Provided data -
<<<<
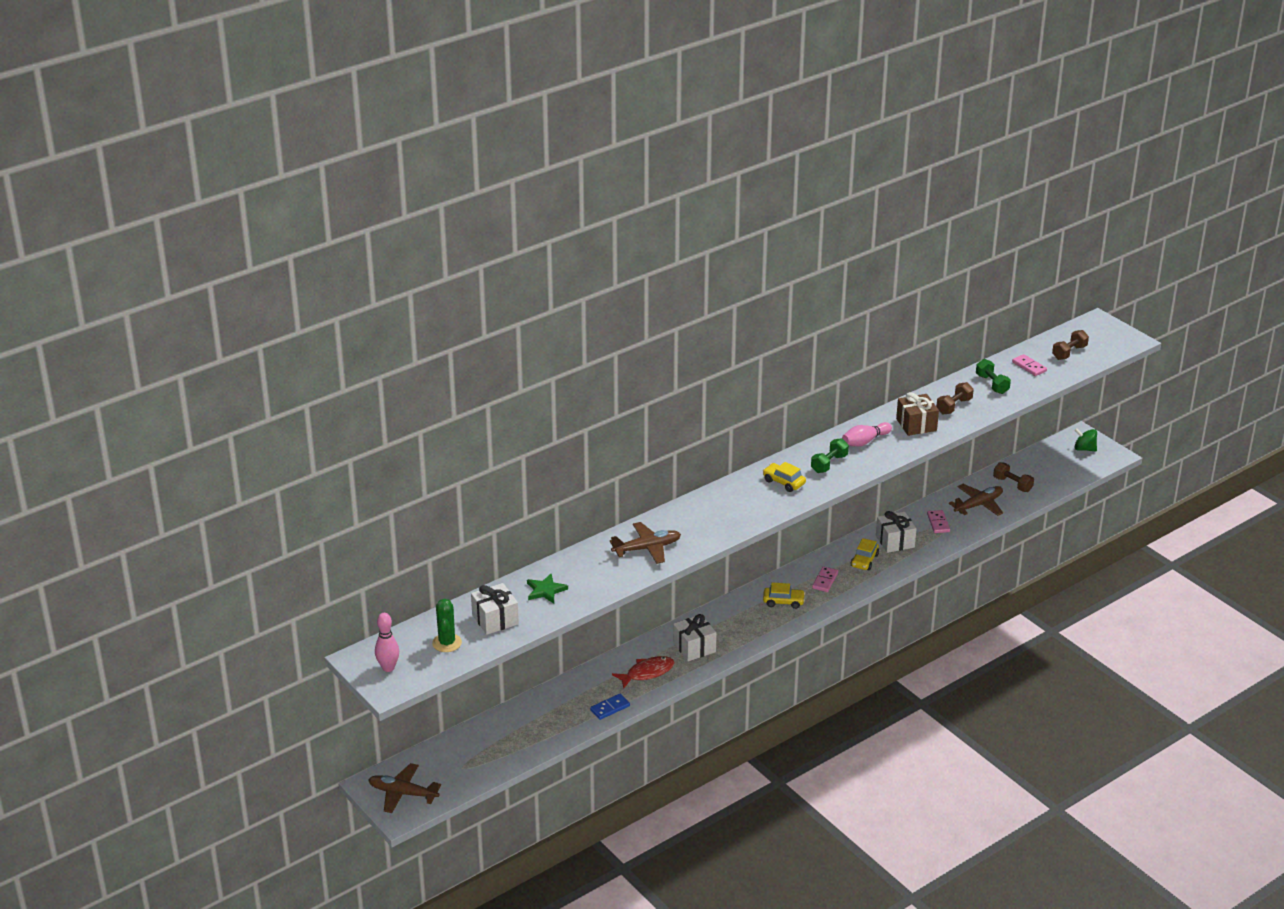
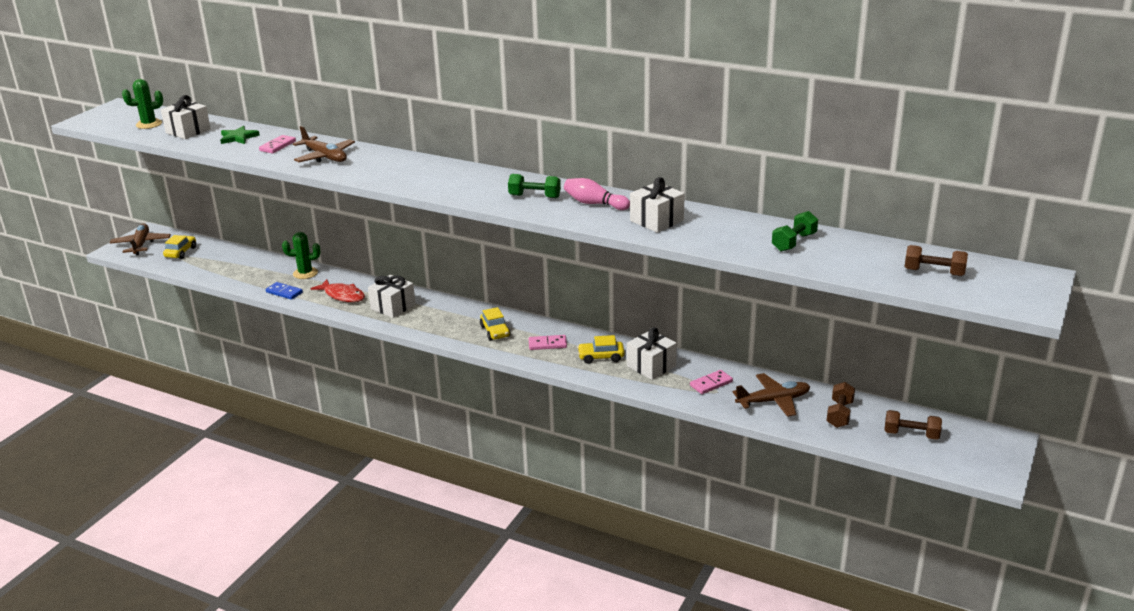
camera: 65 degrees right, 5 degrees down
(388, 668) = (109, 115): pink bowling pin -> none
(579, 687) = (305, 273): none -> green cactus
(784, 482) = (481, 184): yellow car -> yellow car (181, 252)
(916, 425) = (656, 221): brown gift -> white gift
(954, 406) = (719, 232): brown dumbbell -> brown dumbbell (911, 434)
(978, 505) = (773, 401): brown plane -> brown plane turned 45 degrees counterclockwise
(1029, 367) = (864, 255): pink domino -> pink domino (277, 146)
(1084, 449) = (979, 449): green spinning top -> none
>>>>
Exercise instructions - Print each line above exactly as it appears, excluding all images.

Exercise answer -
camera: 65 degrees right, 5 degrees down
(388, 668) = (109, 115): pink bowling pin -> none
(579, 687) = (305, 273): none -> green cactus
(784, 482) = (481, 184): yellow car -> yellow car (181, 252)
(916, 425) = (656, 221): brown gift -> white gift
(954, 406) = (719, 232): brown dumbbell -> brown dumbbell (911, 434)
(978, 505) = (773, 401): brown plane -> brown plane turned 45 degrees counterclockwise
(1029, 367) = (864, 255): pink domino -> pink domino (277, 146)
(1084, 449) = (979, 449): green spinning top -> none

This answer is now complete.